◆ **Instructions to follow**
Whenever a line in the data holds the string "VCTRL", copy that line.

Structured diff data
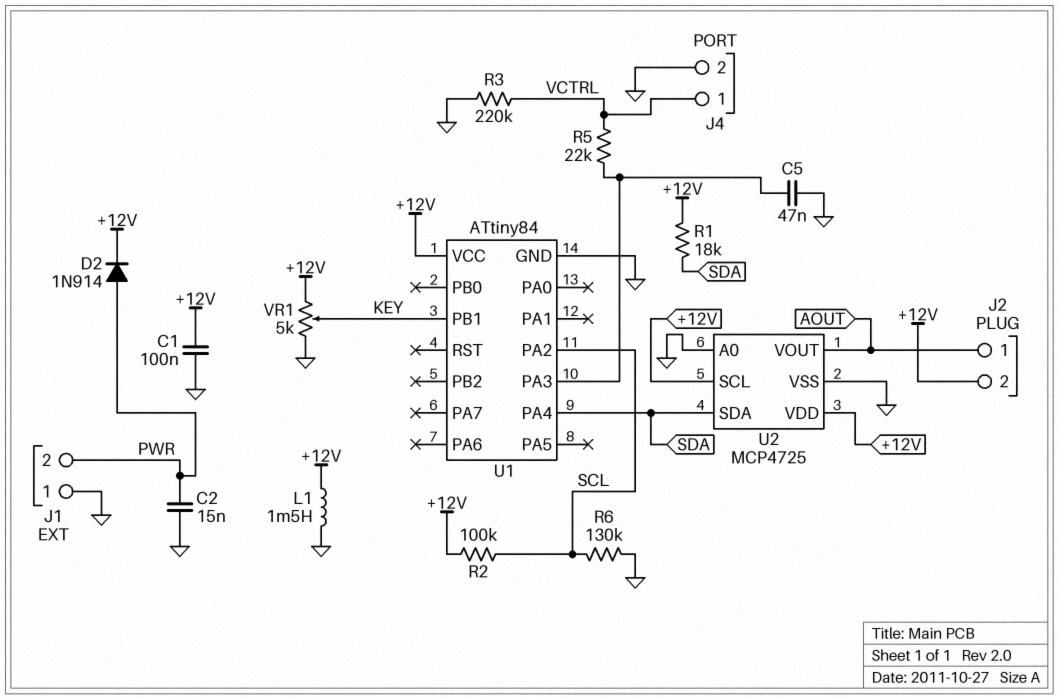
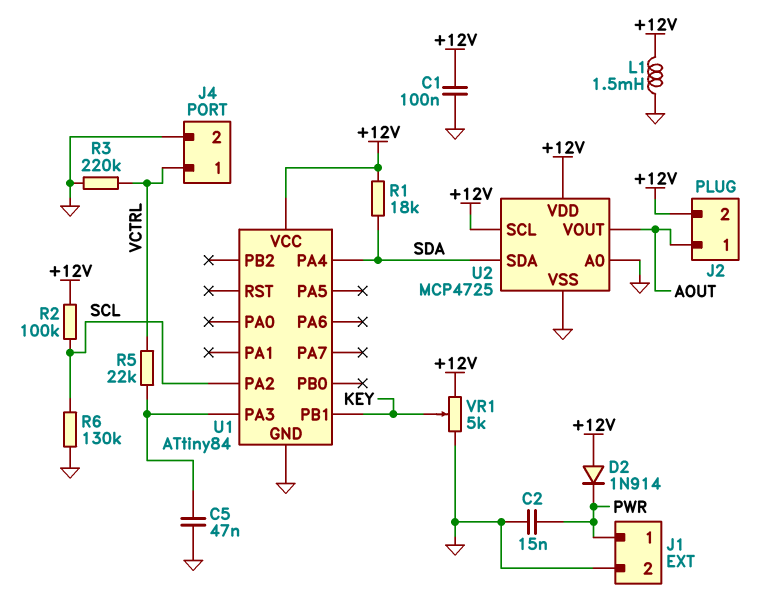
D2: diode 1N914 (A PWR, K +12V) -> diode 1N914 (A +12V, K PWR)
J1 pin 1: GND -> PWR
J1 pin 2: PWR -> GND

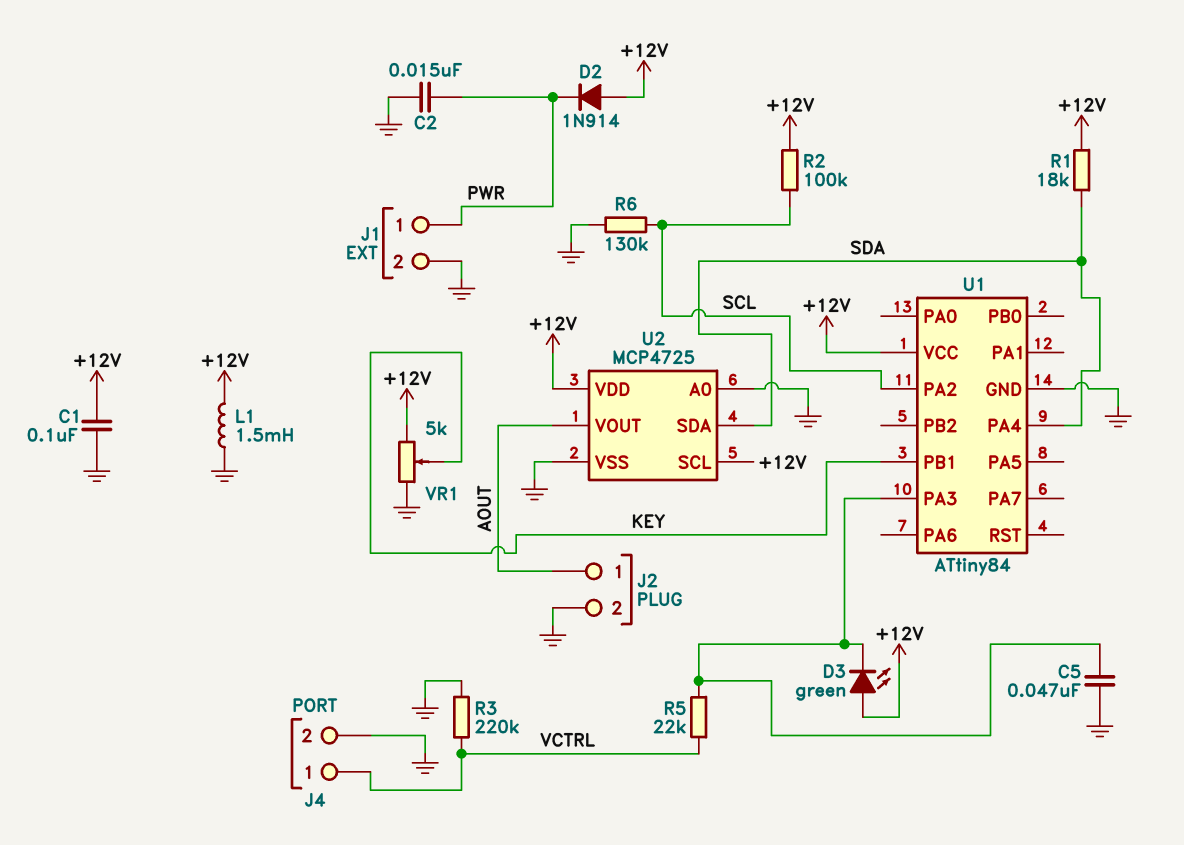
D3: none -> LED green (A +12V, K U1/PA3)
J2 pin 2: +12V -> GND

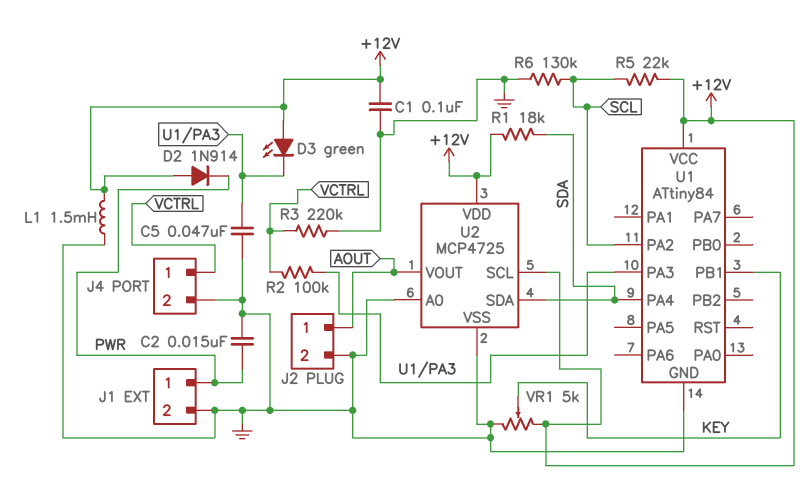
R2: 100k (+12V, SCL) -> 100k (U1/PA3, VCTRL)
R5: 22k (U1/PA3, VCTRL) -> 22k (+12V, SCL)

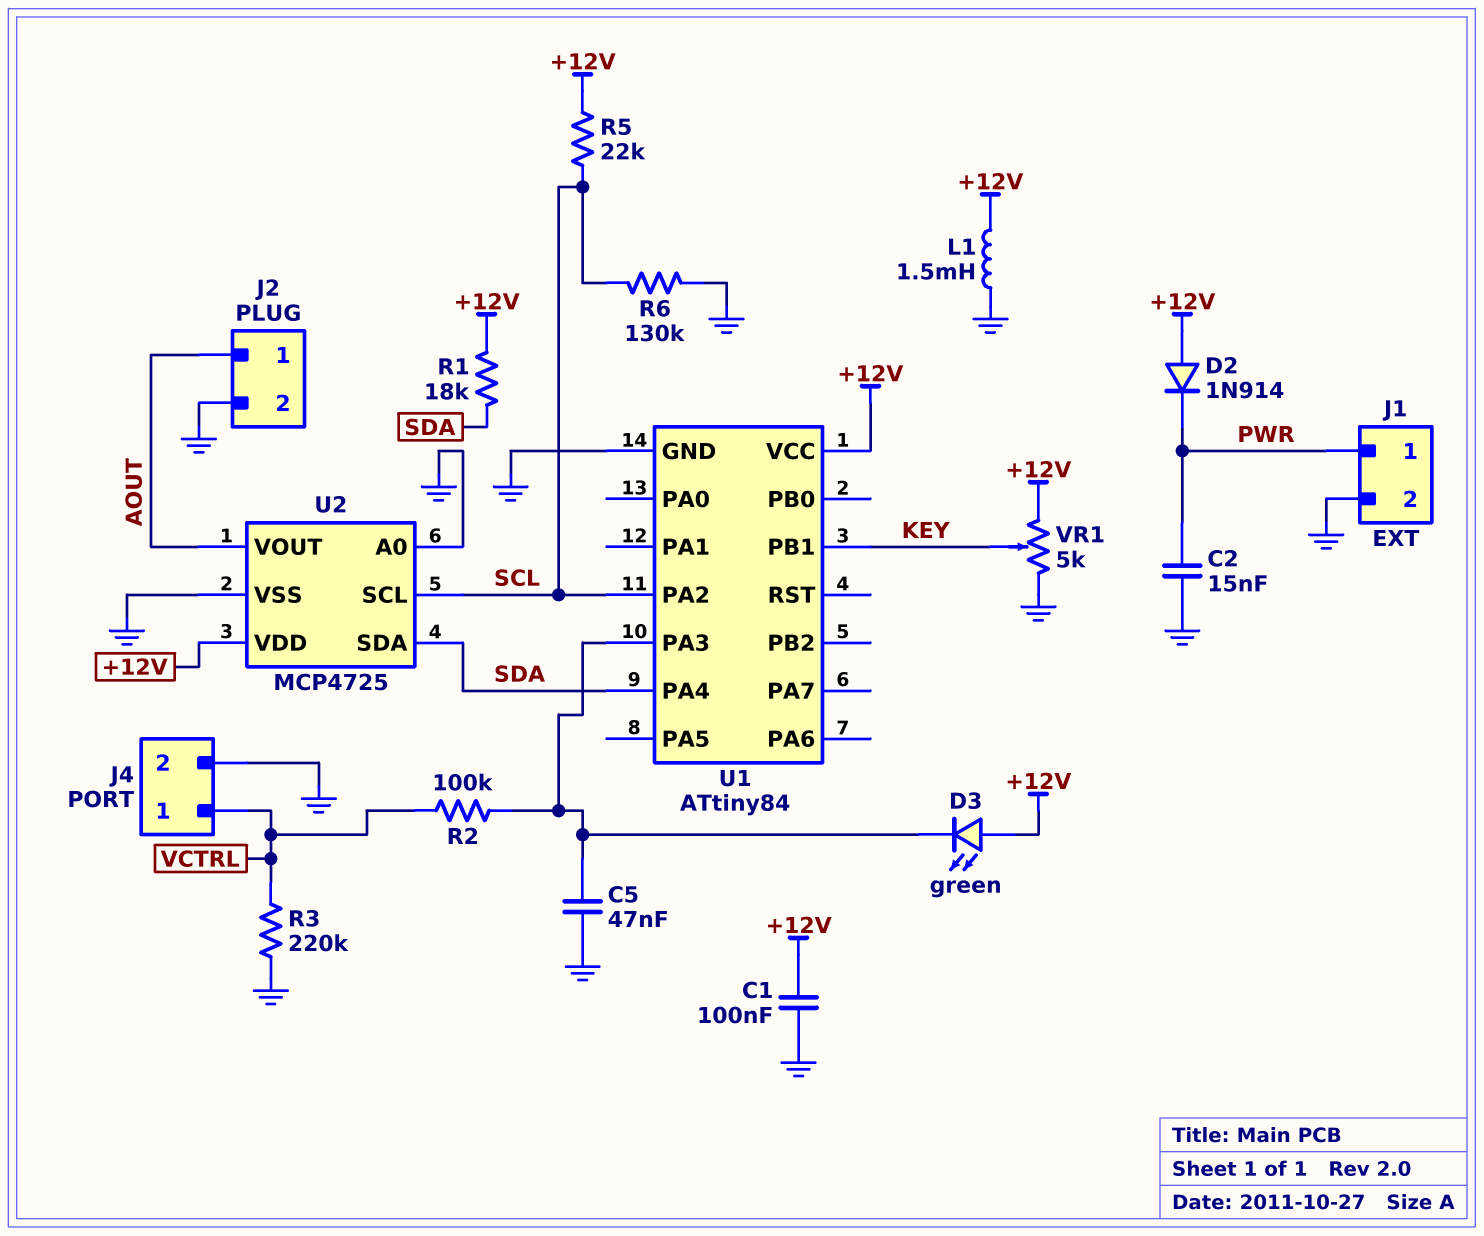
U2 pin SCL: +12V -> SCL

◆ **Solved problem**
R2: 100k (+12V, SCL) -> 100k (U1/PA3, VCTRL)
R5: 22k (U1/PA3, VCTRL) -> 22k (+12V, SCL)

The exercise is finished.